Top of GIVEN DATA
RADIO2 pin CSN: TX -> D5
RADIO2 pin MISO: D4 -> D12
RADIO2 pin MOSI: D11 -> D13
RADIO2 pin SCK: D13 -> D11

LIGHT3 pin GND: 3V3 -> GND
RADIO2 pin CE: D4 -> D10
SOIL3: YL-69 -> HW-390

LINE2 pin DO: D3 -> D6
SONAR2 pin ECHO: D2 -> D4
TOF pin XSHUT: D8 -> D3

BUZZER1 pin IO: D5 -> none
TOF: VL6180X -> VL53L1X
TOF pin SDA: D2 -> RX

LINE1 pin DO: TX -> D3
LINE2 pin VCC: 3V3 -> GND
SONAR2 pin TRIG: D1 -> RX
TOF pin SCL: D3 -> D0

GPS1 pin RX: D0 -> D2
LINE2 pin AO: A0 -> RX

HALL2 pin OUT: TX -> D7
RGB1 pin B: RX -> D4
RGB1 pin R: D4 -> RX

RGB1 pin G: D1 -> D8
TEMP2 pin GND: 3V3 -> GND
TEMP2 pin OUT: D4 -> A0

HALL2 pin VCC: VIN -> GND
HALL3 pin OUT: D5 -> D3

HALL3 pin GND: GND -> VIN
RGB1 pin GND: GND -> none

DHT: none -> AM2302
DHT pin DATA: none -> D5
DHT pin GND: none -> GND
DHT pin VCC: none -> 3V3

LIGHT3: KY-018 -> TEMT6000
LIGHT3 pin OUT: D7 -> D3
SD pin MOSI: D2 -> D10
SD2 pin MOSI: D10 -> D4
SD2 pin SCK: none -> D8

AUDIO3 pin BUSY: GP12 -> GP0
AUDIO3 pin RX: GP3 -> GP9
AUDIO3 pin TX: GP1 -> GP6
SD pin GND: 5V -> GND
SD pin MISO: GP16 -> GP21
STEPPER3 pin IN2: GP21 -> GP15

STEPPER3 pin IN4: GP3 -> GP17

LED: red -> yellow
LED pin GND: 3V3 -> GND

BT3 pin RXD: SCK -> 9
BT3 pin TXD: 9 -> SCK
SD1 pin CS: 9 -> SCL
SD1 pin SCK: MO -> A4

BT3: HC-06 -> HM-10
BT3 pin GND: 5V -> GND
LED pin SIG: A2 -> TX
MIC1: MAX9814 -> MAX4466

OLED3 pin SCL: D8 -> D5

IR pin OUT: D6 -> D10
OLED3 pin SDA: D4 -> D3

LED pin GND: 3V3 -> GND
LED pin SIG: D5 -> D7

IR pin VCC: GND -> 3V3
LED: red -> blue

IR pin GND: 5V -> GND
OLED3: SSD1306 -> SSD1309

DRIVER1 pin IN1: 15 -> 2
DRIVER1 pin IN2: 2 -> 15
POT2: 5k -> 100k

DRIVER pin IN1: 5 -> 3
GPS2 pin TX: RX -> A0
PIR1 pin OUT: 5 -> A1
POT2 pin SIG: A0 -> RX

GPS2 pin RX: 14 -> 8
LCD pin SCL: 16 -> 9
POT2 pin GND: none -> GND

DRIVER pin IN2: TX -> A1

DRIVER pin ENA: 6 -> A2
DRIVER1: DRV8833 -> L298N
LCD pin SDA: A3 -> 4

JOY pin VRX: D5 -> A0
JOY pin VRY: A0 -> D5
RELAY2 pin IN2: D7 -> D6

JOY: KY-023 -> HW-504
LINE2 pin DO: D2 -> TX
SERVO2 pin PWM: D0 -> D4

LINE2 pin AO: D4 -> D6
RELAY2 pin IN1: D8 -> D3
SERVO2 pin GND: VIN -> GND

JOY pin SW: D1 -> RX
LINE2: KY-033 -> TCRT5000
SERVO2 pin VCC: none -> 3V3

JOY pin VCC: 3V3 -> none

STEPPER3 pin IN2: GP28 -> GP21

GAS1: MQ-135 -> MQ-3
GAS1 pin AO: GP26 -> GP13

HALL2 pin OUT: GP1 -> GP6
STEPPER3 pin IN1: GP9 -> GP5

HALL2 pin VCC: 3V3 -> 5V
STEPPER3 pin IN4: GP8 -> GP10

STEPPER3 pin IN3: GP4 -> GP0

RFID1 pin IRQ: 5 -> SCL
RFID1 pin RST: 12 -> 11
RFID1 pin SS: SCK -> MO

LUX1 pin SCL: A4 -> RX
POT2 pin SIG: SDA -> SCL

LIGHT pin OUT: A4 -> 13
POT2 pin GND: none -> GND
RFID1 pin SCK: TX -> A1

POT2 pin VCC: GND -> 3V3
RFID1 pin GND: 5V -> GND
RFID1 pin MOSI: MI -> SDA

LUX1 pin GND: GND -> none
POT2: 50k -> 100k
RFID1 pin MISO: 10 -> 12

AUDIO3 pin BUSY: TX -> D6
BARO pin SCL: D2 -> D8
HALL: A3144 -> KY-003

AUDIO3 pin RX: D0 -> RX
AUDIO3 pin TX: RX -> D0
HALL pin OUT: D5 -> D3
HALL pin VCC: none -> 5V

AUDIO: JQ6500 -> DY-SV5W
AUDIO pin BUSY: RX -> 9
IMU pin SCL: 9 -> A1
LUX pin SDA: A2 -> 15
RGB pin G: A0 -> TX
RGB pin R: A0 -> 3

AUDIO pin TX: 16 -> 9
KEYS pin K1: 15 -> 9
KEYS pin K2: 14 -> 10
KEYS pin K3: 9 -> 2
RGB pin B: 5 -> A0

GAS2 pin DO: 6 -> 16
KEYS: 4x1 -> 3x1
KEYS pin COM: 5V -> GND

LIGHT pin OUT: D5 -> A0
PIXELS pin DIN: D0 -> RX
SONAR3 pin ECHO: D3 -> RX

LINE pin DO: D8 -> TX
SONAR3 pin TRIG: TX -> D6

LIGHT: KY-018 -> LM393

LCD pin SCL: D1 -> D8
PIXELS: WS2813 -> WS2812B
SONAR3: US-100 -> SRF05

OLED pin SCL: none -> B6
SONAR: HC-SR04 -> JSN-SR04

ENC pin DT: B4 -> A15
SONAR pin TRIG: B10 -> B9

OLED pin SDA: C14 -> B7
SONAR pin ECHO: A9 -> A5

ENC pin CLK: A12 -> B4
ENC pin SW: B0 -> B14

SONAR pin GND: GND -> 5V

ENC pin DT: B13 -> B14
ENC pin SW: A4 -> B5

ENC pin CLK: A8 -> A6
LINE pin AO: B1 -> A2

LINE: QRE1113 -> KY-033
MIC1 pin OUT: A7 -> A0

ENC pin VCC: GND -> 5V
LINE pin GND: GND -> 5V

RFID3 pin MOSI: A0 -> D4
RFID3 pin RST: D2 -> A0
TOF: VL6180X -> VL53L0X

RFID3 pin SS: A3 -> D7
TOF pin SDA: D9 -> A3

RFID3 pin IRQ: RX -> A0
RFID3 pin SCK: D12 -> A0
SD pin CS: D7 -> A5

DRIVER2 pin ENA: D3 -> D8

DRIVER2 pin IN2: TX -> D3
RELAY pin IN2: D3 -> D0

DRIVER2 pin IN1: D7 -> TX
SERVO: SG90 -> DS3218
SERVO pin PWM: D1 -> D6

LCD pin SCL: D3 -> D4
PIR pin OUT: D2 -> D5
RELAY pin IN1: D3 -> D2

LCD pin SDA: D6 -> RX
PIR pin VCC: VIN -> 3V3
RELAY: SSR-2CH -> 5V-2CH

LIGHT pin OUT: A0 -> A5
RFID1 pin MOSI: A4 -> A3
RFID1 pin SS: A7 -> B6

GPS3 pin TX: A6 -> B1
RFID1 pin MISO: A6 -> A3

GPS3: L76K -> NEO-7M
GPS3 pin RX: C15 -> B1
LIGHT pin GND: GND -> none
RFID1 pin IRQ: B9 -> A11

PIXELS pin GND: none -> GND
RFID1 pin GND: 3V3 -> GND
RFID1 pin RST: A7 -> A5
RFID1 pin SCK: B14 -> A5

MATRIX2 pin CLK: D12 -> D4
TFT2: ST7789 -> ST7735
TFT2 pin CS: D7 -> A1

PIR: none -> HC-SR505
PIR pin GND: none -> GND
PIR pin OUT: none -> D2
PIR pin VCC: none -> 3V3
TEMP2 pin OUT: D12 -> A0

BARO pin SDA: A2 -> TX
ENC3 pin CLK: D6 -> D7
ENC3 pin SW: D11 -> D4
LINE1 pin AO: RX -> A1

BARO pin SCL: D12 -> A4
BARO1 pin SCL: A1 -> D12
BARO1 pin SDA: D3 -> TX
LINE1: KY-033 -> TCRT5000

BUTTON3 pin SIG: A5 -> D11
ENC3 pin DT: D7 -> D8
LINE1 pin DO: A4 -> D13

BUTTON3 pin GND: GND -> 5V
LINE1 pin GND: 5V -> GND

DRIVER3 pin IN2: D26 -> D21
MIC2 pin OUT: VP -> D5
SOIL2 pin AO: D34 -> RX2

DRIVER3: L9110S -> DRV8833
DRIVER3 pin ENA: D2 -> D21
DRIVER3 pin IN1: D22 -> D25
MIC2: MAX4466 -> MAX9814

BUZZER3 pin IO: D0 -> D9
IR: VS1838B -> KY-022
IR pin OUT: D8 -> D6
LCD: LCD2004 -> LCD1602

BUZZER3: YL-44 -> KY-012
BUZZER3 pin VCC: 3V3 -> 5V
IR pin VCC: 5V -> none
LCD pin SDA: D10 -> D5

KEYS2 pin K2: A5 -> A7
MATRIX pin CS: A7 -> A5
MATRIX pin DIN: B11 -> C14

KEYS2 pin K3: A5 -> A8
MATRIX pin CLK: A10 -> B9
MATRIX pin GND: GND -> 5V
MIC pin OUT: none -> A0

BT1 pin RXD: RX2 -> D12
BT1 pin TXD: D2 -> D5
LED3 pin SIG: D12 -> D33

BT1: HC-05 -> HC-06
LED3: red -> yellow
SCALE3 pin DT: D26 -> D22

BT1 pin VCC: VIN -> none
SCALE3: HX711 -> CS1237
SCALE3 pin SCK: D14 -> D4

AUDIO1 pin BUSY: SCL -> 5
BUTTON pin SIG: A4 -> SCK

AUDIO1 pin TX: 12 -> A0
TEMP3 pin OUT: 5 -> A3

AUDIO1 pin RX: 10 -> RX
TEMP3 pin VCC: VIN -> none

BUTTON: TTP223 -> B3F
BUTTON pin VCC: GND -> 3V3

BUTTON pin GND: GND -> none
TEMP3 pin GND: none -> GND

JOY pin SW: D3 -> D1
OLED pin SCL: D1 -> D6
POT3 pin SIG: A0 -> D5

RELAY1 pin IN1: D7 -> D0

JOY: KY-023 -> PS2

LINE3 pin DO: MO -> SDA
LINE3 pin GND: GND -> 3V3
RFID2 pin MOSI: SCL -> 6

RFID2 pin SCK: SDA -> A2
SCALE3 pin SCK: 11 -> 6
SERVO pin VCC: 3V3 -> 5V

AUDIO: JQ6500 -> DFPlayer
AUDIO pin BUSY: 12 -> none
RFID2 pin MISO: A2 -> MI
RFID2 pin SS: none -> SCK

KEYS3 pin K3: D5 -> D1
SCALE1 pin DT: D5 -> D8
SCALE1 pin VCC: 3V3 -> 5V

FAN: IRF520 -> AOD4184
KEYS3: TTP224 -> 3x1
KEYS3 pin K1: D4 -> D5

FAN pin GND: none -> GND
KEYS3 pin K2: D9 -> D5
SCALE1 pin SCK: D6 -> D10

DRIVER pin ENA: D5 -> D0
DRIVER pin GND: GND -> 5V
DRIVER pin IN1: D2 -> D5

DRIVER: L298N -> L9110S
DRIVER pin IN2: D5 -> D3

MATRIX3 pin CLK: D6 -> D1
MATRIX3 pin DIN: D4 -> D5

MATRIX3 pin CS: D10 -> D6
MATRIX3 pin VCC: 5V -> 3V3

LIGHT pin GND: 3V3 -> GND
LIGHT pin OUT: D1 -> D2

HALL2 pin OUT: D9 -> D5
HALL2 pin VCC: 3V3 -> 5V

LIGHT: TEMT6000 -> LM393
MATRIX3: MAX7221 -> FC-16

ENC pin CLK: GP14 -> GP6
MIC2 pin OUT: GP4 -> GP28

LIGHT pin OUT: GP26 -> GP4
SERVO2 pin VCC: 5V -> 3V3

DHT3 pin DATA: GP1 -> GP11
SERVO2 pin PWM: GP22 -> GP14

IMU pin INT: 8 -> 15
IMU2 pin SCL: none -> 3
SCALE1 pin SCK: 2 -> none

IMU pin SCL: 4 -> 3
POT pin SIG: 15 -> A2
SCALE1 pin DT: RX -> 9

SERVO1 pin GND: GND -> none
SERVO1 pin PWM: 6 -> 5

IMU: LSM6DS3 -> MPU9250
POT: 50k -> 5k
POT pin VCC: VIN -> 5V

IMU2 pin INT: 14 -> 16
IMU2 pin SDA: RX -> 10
Bottom of GIVEN DATA
Starting with the first line of the records, repeat every line up to and including the one containing "LINE2 pin AO: D4 -> D6", and nothing else.

RADIO2 pin CSN: TX -> D5
RADIO2 pin MISO: D4 -> D12
RADIO2 pin MOSI: D11 -> D13
RADIO2 pin SCK: D13 -> D11

LIGHT3 pin GND: 3V3 -> GND
RADIO2 pin CE: D4 -> D10
SOIL3: YL-69 -> HW-390

LINE2 pin DO: D3 -> D6
SONAR2 pin ECHO: D2 -> D4
TOF pin XSHUT: D8 -> D3

BUZZER1 pin IO: D5 -> none
TOF: VL6180X -> VL53L1X
TOF pin SDA: D2 -> RX

LINE1 pin DO: TX -> D3
LINE2 pin VCC: 3V3 -> GND
SONAR2 pin TRIG: D1 -> RX
TOF pin SCL: D3 -> D0

GPS1 pin RX: D0 -> D2
LINE2 pin AO: A0 -> RX

HALL2 pin OUT: TX -> D7
RGB1 pin B: RX -> D4
RGB1 pin R: D4 -> RX

RGB1 pin G: D1 -> D8
TEMP2 pin GND: 3V3 -> GND
TEMP2 pin OUT: D4 -> A0

HALL2 pin VCC: VIN -> GND
HALL3 pin OUT: D5 -> D3

HALL3 pin GND: GND -> VIN
RGB1 pin GND: GND -> none

DHT: none -> AM2302
DHT pin DATA: none -> D5
DHT pin GND: none -> GND
DHT pin VCC: none -> 3V3

LIGHT3: KY-018 -> TEMT6000
LIGHT3 pin OUT: D7 -> D3
SD pin MOSI: D2 -> D10
SD2 pin MOSI: D10 -> D4
SD2 pin SCK: none -> D8

AUDIO3 pin BUSY: GP12 -> GP0
AUDIO3 pin RX: GP3 -> GP9
AUDIO3 pin TX: GP1 -> GP6
SD pin GND: 5V -> GND
SD pin MISO: GP16 -> GP21
STEPPER3 pin IN2: GP21 -> GP15

STEPPER3 pin IN4: GP3 -> GP17

LED: red -> yellow
LED pin GND: 3V3 -> GND

BT3 pin RXD: SCK -> 9
BT3 pin TXD: 9 -> SCK
SD1 pin CS: 9 -> SCL
SD1 pin SCK: MO -> A4

BT3: HC-06 -> HM-10
BT3 pin GND: 5V -> GND
LED pin SIG: A2 -> TX
MIC1: MAX9814 -> MAX4466

OLED3 pin SCL: D8 -> D5

IR pin OUT: D6 -> D10
OLED3 pin SDA: D4 -> D3

LED pin GND: 3V3 -> GND
LED pin SIG: D5 -> D7

IR pin VCC: GND -> 3V3
LED: red -> blue

IR pin GND: 5V -> GND
OLED3: SSD1306 -> SSD1309

DRIVER1 pin IN1: 15 -> 2
DRIVER1 pin IN2: 2 -> 15
POT2: 5k -> 100k

DRIVER pin IN1: 5 -> 3
GPS2 pin TX: RX -> A0
PIR1 pin OUT: 5 -> A1
POT2 pin SIG: A0 -> RX

GPS2 pin RX: 14 -> 8
LCD pin SCL: 16 -> 9
POT2 pin GND: none -> GND

DRIVER pin IN2: TX -> A1

DRIVER pin ENA: 6 -> A2
DRIVER1: DRV8833 -> L298N
LCD pin SDA: A3 -> 4

JOY pin VRX: D5 -> A0
JOY pin VRY: A0 -> D5
RELAY2 pin IN2: D7 -> D6

JOY: KY-023 -> HW-504
LINE2 pin DO: D2 -> TX
SERVO2 pin PWM: D0 -> D4

LINE2 pin AO: D4 -> D6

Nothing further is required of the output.